Leave the pictures out. Return the rest of the listing below exactly.
<<<<
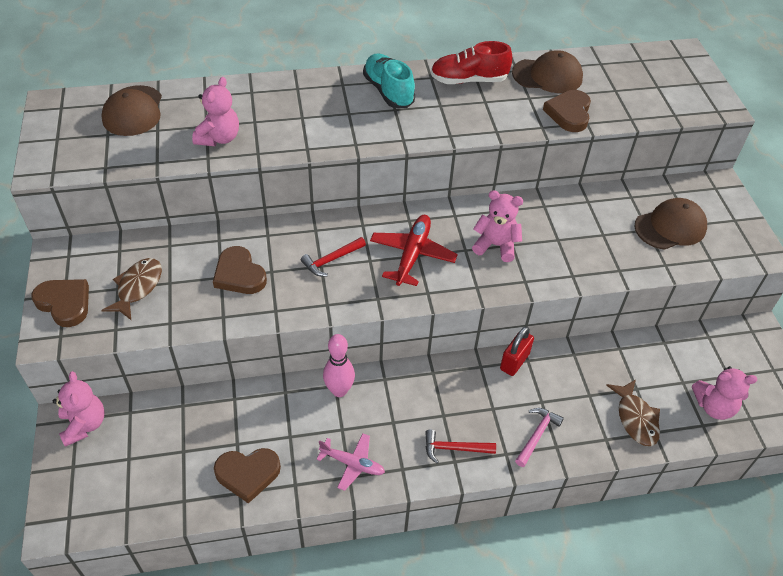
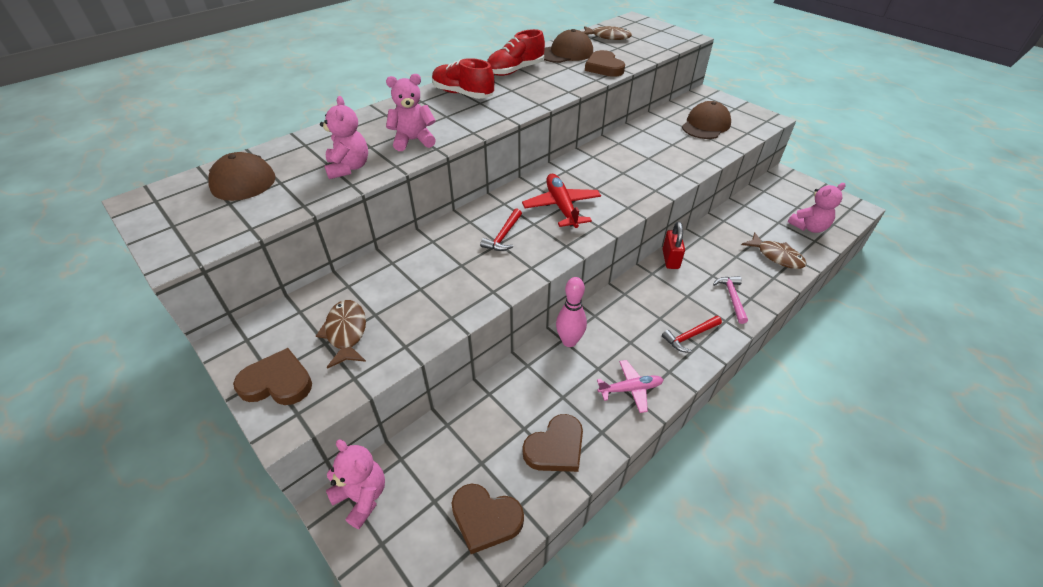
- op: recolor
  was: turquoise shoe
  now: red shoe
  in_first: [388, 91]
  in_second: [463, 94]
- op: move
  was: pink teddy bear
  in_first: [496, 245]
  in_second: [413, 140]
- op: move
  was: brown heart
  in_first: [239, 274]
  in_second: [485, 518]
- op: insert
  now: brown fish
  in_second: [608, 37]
>>>>
EXERCISE RESULT ▸
- op: recolor
  was: turquoise shoe
  now: red shoe
  in_first: [388, 91]
  in_second: [463, 94]
- op: move
  was: pink teddy bear
  in_first: [496, 245]
  in_second: [413, 140]
- op: move
  was: brown heart
  in_first: [239, 274]
  in_second: [485, 518]
- op: insert
  now: brown fish
  in_second: [608, 37]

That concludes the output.